• [PROBLEM TO WORK ON]: Write out every entry exactly as it stands.

BEGIN MATERIALS PROVIDED

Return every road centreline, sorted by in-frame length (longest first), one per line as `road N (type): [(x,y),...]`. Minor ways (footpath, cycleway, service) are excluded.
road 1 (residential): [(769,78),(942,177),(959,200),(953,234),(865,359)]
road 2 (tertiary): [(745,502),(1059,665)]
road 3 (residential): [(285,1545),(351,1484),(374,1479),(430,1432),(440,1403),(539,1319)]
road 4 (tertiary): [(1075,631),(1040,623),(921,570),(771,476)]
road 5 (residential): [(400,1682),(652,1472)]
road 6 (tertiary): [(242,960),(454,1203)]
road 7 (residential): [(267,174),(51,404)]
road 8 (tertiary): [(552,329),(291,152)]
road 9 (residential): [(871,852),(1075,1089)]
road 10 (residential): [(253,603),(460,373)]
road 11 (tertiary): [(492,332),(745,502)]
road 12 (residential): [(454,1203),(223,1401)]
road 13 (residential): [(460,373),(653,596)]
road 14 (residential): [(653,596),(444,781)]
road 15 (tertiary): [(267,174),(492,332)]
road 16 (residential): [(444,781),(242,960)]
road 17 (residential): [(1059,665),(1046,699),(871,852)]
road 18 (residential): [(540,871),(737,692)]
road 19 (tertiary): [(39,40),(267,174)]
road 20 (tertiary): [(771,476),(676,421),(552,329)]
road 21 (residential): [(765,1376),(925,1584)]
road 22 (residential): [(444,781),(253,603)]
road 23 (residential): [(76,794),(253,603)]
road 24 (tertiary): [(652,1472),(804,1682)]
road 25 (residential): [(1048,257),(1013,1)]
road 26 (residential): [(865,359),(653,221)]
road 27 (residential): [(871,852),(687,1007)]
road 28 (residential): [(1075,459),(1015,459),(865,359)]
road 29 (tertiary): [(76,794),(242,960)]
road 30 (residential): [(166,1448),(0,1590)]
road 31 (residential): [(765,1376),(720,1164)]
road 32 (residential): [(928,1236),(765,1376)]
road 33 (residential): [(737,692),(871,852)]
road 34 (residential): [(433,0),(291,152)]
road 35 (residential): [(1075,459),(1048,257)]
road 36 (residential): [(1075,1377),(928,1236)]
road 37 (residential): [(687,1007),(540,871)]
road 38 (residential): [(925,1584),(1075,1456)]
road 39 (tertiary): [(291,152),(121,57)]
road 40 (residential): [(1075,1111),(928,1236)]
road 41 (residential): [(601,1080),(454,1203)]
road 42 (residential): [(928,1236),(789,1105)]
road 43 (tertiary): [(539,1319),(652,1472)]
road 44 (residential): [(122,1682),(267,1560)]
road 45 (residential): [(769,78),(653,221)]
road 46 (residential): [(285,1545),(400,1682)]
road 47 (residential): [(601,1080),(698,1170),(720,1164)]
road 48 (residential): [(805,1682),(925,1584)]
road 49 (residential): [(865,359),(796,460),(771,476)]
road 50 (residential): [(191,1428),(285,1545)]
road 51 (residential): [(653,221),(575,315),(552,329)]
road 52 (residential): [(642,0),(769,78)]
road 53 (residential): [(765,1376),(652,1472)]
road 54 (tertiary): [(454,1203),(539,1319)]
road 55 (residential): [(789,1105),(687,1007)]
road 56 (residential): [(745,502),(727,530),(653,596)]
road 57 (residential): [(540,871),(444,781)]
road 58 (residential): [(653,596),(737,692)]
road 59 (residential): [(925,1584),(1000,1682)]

END MATERIALS PROVIDED

• [RESULT OF THIS EXERCISE]:
Return every road centreline, sorted by in-frame length (longest first), one per line as `road N (type): [(x,y),...]`. Minor ways (footpath, cycleway, service) are excluded.
road 1 (residential): [(769,78),(942,177),(959,200),(953,234),(865,359)]
road 2 (tertiary): [(745,502),(1059,665)]
road 3 (residential): [(285,1545),(351,1484),(374,1479),(430,1432),(440,1403),(539,1319)]
road 4 (tertiary): [(1075,631),(1040,623),(921,570),(771,476)]
road 5 (residential): [(400,1682),(652,1472)]
road 6 (tertiary): [(242,960),(454,1203)]
road 7 (residential): [(267,174),(51,404)]
road 8 (tertiary): [(552,329),(291,152)]
road 9 (residential): [(871,852),(1075,1089)]
road 10 (residential): [(253,603),(460,373)]
road 11 (tertiary): [(492,332),(745,502)]
road 12 (residential): [(454,1203),(223,1401)]
road 13 (residential): [(460,373),(653,596)]
road 14 (residential): [(653,596),(444,781)]
road 15 (tertiary): [(267,174),(492,332)]
road 16 (residential): [(444,781),(242,960)]
road 17 (residential): [(1059,665),(1046,699),(871,852)]
road 18 (residential): [(540,871),(737,692)]
road 19 (tertiary): [(39,40),(267,174)]
road 20 (tertiary): [(771,476),(676,421),(552,329)]
road 21 (residential): [(765,1376),(925,1584)]
road 22 (residential): [(444,781),(253,603)]
road 23 (residential): [(76,794),(253,603)]
road 24 (tertiary): [(652,1472),(804,1682)]
road 25 (residential): [(1048,257),(1013,1)]
road 26 (residential): [(865,359),(653,221)]
road 27 (residential): [(871,852),(687,1007)]
road 28 (residential): [(1075,459),(1015,459),(865,359)]
road 29 (tertiary): [(76,794),(242,960)]
road 30 (residential): [(166,1448),(0,1590)]
road 31 (residential): [(765,1376),(720,1164)]
road 32 (residential): [(928,1236),(765,1376)]
road 33 (residential): [(737,692),(871,852)]
road 34 (residential): [(433,0),(291,152)]
road 35 (residential): [(1075,459),(1048,257)]
road 36 (residential): [(1075,1377),(928,1236)]
road 37 (residential): [(687,1007),(540,871)]
road 38 (residential): [(925,1584),(1075,1456)]
road 39 (tertiary): [(291,152),(121,57)]
road 40 (residential): [(1075,1111),(928,1236)]
road 41 (residential): [(601,1080),(454,1203)]
road 42 (residential): [(928,1236),(789,1105)]
road 43 (tertiary): [(539,1319),(652,1472)]
road 44 (residential): [(122,1682),(267,1560)]
road 45 (residential): [(769,78),(653,221)]
road 46 (residential): [(285,1545),(400,1682)]
road 47 (residential): [(601,1080),(698,1170),(720,1164)]
road 48 (residential): [(805,1682),(925,1584)]
road 49 (residential): [(865,359),(796,460),(771,476)]
road 50 (residential): [(191,1428),(285,1545)]
road 51 (residential): [(653,221),(575,315),(552,329)]
road 52 (residential): [(642,0),(769,78)]
road 53 (residential): [(765,1376),(652,1472)]
road 54 (tertiary): [(454,1203),(539,1319)]
road 55 (residential): [(789,1105),(687,1007)]
road 56 (residential): [(745,502),(727,530),(653,596)]
road 57 (residential): [(540,871),(444,781)]
road 58 (residential): [(653,596),(737,692)]
road 59 (residential): [(925,1584),(1000,1682)]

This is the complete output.